Your answer should be the complete set of entries, transcribed exactly.

--- TASK INPUT ---

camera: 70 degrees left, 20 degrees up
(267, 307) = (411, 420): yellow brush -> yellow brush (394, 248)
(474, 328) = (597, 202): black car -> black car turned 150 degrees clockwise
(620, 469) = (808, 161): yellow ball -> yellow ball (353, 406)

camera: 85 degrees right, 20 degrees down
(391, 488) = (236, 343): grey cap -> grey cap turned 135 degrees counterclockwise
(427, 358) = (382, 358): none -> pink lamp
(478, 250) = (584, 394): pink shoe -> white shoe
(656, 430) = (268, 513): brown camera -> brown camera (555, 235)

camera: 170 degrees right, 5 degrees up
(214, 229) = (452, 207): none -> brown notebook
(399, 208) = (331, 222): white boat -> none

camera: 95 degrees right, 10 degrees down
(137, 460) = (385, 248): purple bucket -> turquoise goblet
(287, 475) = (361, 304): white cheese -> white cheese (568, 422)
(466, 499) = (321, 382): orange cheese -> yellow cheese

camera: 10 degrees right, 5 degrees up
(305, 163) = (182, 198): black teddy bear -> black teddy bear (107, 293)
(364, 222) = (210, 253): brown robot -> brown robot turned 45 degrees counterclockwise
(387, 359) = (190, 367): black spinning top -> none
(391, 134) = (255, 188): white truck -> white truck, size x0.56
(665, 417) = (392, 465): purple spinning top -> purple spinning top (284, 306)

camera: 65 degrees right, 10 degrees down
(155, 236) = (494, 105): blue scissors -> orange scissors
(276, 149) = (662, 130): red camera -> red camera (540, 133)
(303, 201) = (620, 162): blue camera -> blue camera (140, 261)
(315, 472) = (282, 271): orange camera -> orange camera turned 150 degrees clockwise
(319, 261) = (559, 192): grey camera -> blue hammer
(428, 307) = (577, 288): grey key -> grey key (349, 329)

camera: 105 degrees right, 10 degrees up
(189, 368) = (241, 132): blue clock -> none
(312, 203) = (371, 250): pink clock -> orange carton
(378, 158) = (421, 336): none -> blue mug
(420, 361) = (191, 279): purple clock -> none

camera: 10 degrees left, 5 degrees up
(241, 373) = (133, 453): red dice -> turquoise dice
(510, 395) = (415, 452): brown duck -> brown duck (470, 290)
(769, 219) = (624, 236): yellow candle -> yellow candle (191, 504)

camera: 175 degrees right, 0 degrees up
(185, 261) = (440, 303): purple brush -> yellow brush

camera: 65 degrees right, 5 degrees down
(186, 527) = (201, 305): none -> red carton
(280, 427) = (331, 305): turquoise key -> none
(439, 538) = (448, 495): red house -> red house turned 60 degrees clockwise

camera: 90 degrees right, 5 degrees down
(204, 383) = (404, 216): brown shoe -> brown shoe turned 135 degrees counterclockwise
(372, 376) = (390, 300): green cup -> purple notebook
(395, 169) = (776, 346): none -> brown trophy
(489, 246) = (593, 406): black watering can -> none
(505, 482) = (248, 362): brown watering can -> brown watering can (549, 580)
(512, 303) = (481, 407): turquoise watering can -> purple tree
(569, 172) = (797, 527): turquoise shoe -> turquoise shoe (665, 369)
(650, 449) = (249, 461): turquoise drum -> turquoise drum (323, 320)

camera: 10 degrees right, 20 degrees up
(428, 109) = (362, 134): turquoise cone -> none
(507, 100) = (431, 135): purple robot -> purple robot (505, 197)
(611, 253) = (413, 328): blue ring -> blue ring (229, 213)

---

• **RESULT FOR THIS TASK**:
camera: 70 degrees left, 20 degrees up
(267, 307) = (411, 420): yellow brush -> yellow brush (394, 248)
(474, 328) = (597, 202): black car -> black car turned 150 degrees clockwise
(620, 469) = (808, 161): yellow ball -> yellow ball (353, 406)

camera: 85 degrees right, 20 degrees down
(391, 488) = (236, 343): grey cap -> grey cap turned 135 degrees counterclockwise
(427, 358) = (382, 358): none -> pink lamp
(478, 250) = (584, 394): pink shoe -> white shoe
(656, 430) = (268, 513): brown camera -> brown camera (555, 235)

camera: 170 degrees right, 5 degrees up
(214, 229) = (452, 207): none -> brown notebook
(399, 208) = (331, 222): white boat -> none

camera: 95 degrees right, 10 degrees down
(137, 460) = (385, 248): purple bucket -> turquoise goblet
(287, 475) = (361, 304): white cheese -> white cheese (568, 422)
(466, 499) = (321, 382): orange cheese -> yellow cheese

camera: 10 degrees right, 5 degrees up
(305, 163) = (182, 198): black teddy bear -> black teddy bear (107, 293)
(364, 222) = (210, 253): brown robot -> brown robot turned 45 degrees counterclockwise
(387, 359) = (190, 367): black spinning top -> none
(391, 134) = (255, 188): white truck -> white truck, size x0.56
(665, 417) = (392, 465): purple spinning top -> purple spinning top (284, 306)

camera: 65 degrees right, 10 degrees down
(155, 236) = (494, 105): blue scissors -> orange scissors
(276, 149) = (662, 130): red camera -> red camera (540, 133)
(303, 201) = (620, 162): blue camera -> blue camera (140, 261)
(315, 472) = (282, 271): orange camera -> orange camera turned 150 degrees clockwise
(319, 261) = (559, 192): grey camera -> blue hammer
(428, 307) = (577, 288): grey key -> grey key (349, 329)

camera: 105 degrees right, 10 degrees up
(189, 368) = (241, 132): blue clock -> none
(312, 203) = (371, 250): pink clock -> orange carton
(378, 158) = (421, 336): none -> blue mug
(420, 361) = (191, 279): purple clock -> none

camera: 10 degrees left, 5 degrees up
(241, 373) = (133, 453): red dice -> turquoise dice
(510, 395) = (415, 452): brown duck -> brown duck (470, 290)
(769, 219) = (624, 236): yellow candle -> yellow candle (191, 504)

camera: 175 degrees right, 0 degrees up
(185, 261) = (440, 303): purple brush -> yellow brush

camera: 65 degrees right, 5 degrees down
(186, 527) = (201, 305): none -> red carton
(280, 427) = (331, 305): turquoise key -> none
(439, 538) = (448, 495): red house -> red house turned 60 degrees clockwise

camera: 90 degrees right, 5 degrees down
(204, 383) = (404, 216): brown shoe -> brown shoe turned 135 degrees counterclockwise
(372, 376) = (390, 300): green cup -> purple notebook
(395, 169) = (776, 346): none -> brown trophy
(489, 246) = (593, 406): black watering can -> none
(505, 482) = (248, 362): brown watering can -> brown watering can (549, 580)
(512, 303) = (481, 407): turquoise watering can -> purple tree
(569, 172) = (797, 527): turquoise shoe -> turquoise shoe (665, 369)
(650, 449) = (249, 461): turquoise drum -> turquoise drum (323, 320)

camera: 10 degrees right, 20 degrees up
(428, 109) = (362, 134): turquoise cone -> none
(507, 100) = (431, 135): purple robot -> purple robot (505, 197)
(611, 253) = (413, 328): blue ring -> blue ring (229, 213)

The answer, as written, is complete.